Saved data entries
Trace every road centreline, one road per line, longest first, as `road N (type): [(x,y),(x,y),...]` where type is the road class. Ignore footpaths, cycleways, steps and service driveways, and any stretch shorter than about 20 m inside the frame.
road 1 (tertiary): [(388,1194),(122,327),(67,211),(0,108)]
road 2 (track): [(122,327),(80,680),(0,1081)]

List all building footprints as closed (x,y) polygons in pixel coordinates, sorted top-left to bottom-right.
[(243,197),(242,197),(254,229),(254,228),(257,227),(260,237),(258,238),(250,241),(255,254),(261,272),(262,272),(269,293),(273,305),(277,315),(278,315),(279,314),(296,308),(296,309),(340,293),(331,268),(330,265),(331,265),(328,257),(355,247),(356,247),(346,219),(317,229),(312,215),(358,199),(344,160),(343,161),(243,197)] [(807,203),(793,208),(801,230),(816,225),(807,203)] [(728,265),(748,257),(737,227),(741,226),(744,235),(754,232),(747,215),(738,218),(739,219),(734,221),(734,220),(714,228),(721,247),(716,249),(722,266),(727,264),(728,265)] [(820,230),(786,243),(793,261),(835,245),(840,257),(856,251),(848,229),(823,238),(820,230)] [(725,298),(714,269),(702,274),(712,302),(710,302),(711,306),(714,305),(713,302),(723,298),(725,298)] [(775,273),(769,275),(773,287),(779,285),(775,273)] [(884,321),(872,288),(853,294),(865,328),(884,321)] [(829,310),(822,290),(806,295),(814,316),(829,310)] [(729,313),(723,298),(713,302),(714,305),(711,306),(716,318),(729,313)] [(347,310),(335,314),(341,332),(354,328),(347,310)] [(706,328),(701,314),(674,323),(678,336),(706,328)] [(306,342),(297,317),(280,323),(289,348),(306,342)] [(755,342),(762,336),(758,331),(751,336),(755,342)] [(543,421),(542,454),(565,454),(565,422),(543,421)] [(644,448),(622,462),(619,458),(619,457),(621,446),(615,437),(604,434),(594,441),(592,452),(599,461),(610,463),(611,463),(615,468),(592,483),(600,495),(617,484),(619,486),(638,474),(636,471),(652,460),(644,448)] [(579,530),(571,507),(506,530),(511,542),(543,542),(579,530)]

• **WHAT IS EXPECTED**
Your answer should be the data above, retyped in full and unaltered.

• **EXERCISE ANSWER**
Trace every road centreline, one road per line, longest first, as `road N (type): [(x,y),(x,y),...]` where type is the road class. Ignore footpaths, cycleways, steps and service driveways, and any stretch shorter than about 20 m inside the frame.
road 1 (tertiary): [(388,1194),(122,327),(67,211),(0,108)]
road 2 (track): [(122,327),(80,680),(0,1081)]

List all building footprints as closed (x,y) polygons in pixel coordinates, sorted top-left to bottom-right.
[(243,197),(242,197),(254,229),(254,228),(257,227),(260,237),(258,238),(250,241),(255,254),(261,272),(262,272),(269,293),(273,305),(277,315),(278,315),(279,314),(296,308),(296,309),(340,293),(331,268),(330,265),(331,265),(328,257),(355,247),(356,247),(346,219),(317,229),(312,215),(358,199),(344,160),(343,161),(243,197)] [(807,203),(793,208),(801,230),(816,225),(807,203)] [(728,265),(748,257),(737,227),(741,226),(744,235),(754,232),(747,215),(738,218),(739,219),(734,221),(734,220),(714,228),(721,247),(716,249),(722,266),(727,264),(728,265)] [(820,230),(786,243),(793,261),(835,245),(840,257),(856,251),(848,229),(823,238),(820,230)] [(725,298),(714,269),(702,274),(712,302),(710,302),(711,306),(714,305),(713,302),(723,298),(725,298)] [(775,273),(769,275),(773,287),(779,285),(775,273)] [(884,321),(872,288),(853,294),(865,328),(884,321)] [(829,310),(822,290),(806,295),(814,316),(829,310)] [(729,313),(723,298),(713,302),(714,305),(711,306),(716,318),(729,313)] [(347,310),(335,314),(341,332),(354,328),(347,310)] [(706,328),(701,314),(674,323),(678,336),(706,328)] [(306,342),(297,317),(280,323),(289,348),(306,342)] [(755,342),(762,336),(758,331),(751,336),(755,342)] [(543,421),(542,454),(565,454),(565,422),(543,421)] [(644,448),(622,462),(619,458),(619,457),(621,446),(615,437),(604,434),(594,441),(592,452),(599,461),(610,463),(611,463),(615,468),(592,483),(600,495),(617,484),(619,486),(638,474),(636,471),(652,460),(644,448)] [(579,530),(571,507),(506,530),(511,542),(543,542),(579,530)]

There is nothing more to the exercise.